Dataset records
+++++
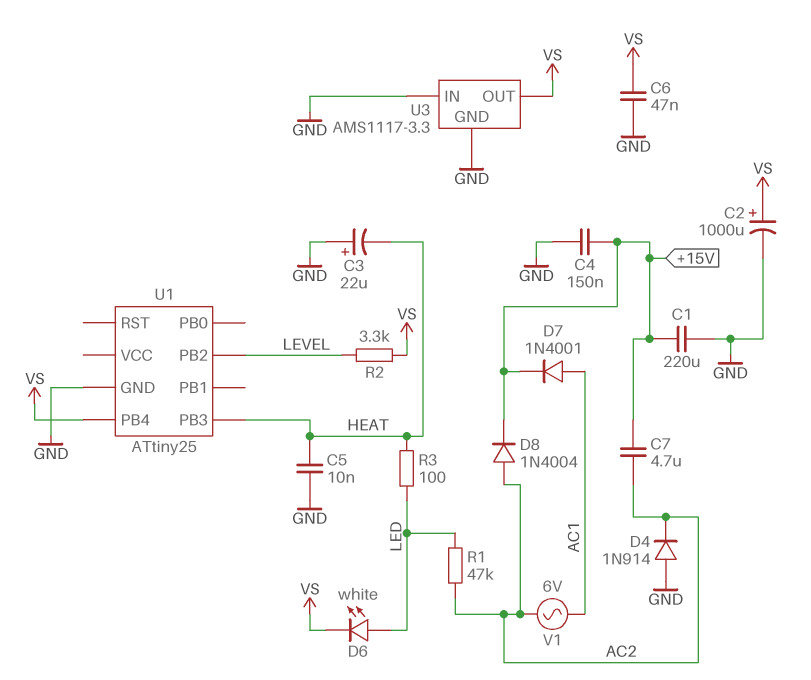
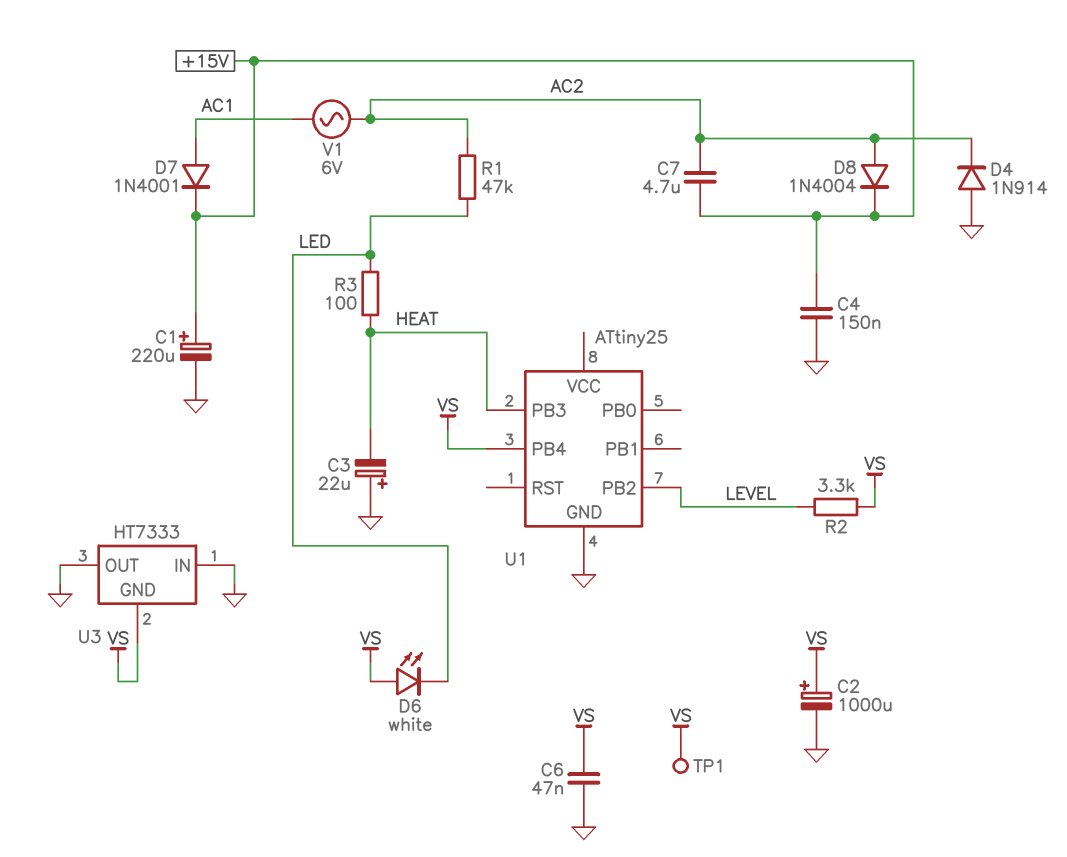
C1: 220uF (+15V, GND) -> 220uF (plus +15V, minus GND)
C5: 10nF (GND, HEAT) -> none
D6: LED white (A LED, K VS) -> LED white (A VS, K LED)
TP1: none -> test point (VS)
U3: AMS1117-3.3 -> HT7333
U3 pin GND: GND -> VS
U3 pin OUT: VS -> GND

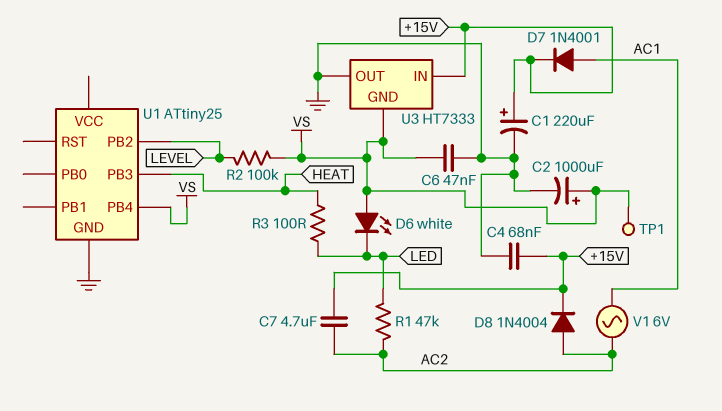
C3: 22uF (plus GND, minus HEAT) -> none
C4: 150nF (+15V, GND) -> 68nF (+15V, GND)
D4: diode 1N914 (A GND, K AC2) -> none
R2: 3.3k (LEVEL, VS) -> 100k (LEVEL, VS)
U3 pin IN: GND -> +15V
+++++
EXERCISE DIRECTIONS - With the pictures removed, print the entries above exactly.

RESULT OF THIS TASK -
C1: 220uF (+15V, GND) -> 220uF (plus +15V, minus GND)
C5: 10nF (GND, HEAT) -> none
D6: LED white (A LED, K VS) -> LED white (A VS, K LED)
TP1: none -> test point (VS)
U3: AMS1117-3.3 -> HT7333
U3 pin GND: GND -> VS
U3 pin OUT: VS -> GND

C3: 22uF (plus GND, minus HEAT) -> none
C4: 150nF (+15V, GND) -> 68nF (+15V, GND)
D4: diode 1N914 (A GND, K AC2) -> none
R2: 3.3k (LEVEL, VS) -> 100k (LEVEL, VS)
U3 pin IN: GND -> +15V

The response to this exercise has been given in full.